> **Change detection outputs**:
....................

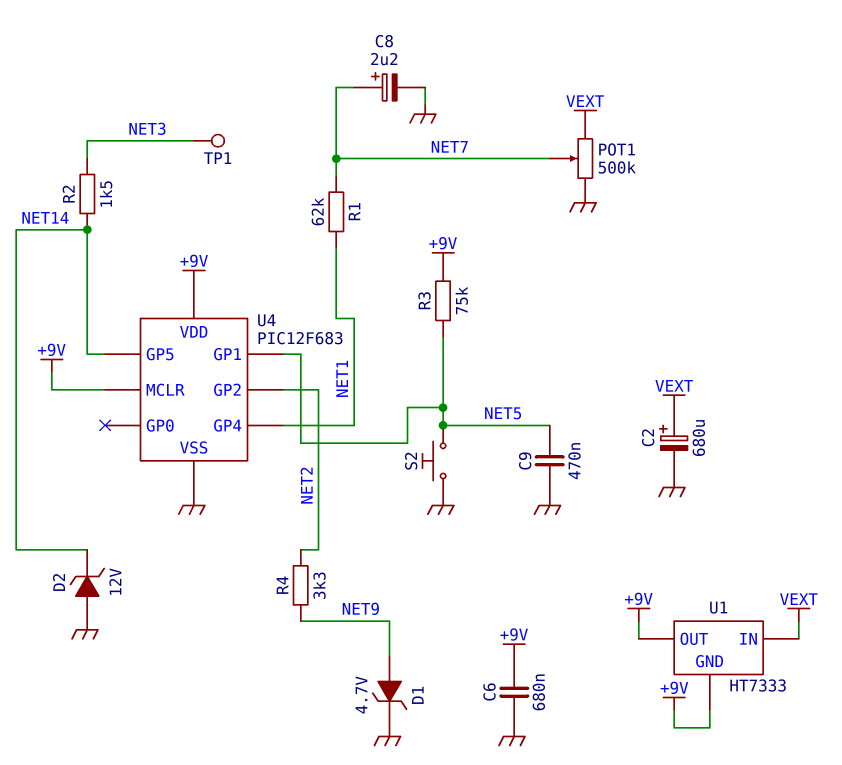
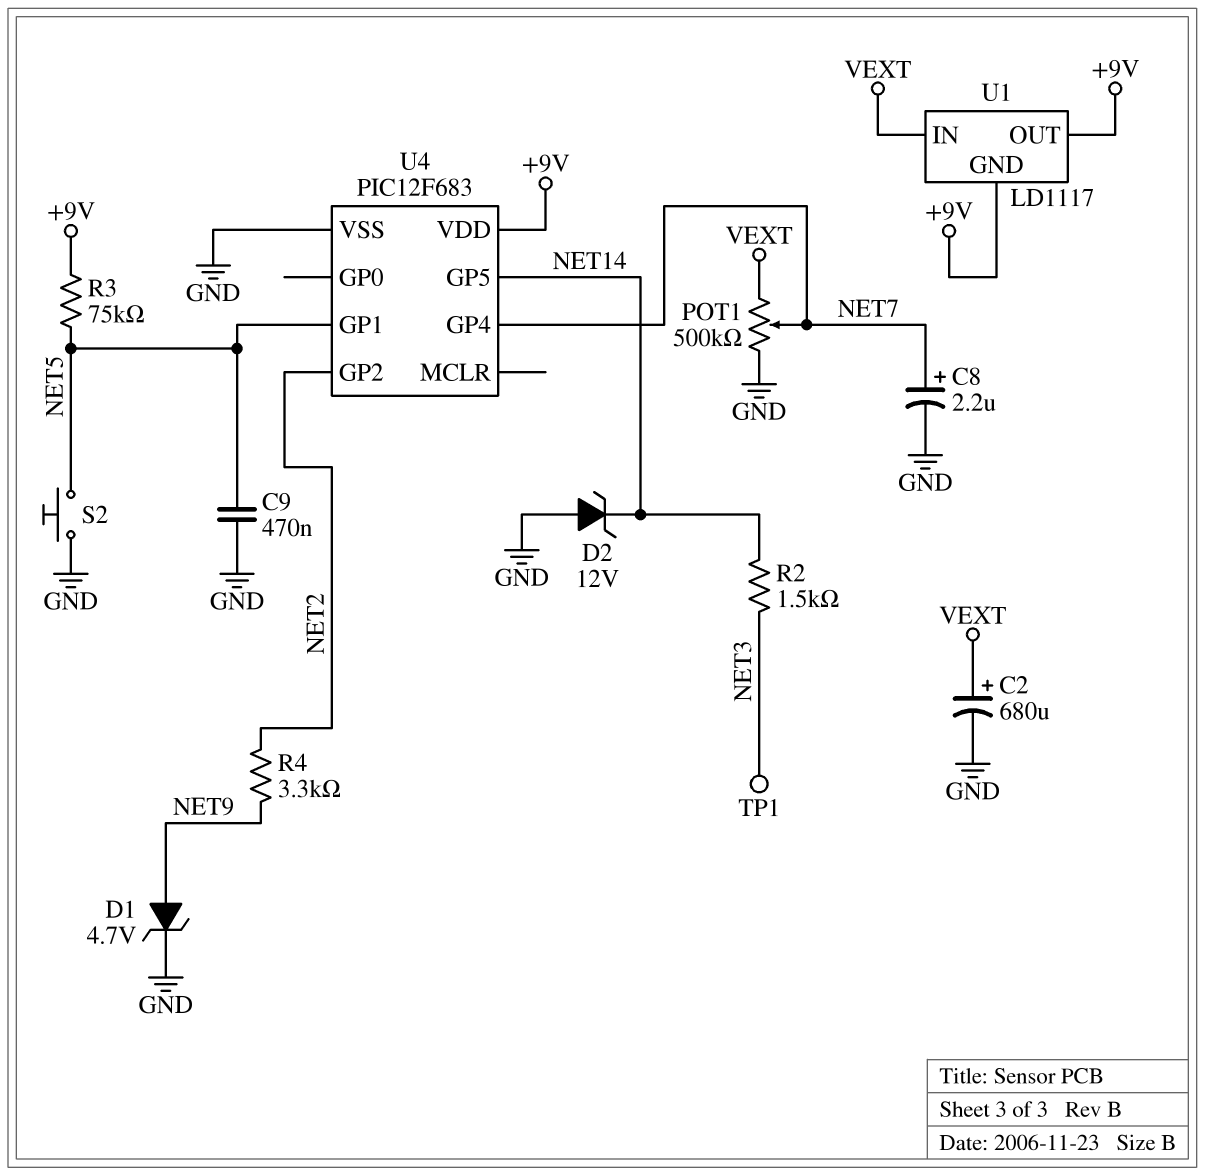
C6: 680nF (+9V, GND) -> none
R1: 62k (NET1, NET7) -> none
U1: HT7333 -> LD1117
U4 pin GP4: NET1 -> NET7
U4 pin MCLR: +9V -> none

....................

> **What you will do**: What you print must match the entries exactly, except that no pictures appear.

> **The completed task**:
C6: 680nF (+9V, GND) -> none
R1: 62k (NET1, NET7) -> none
U1: HT7333 -> LD1117
U4 pin GP4: NET1 -> NET7
U4 pin MCLR: +9V -> none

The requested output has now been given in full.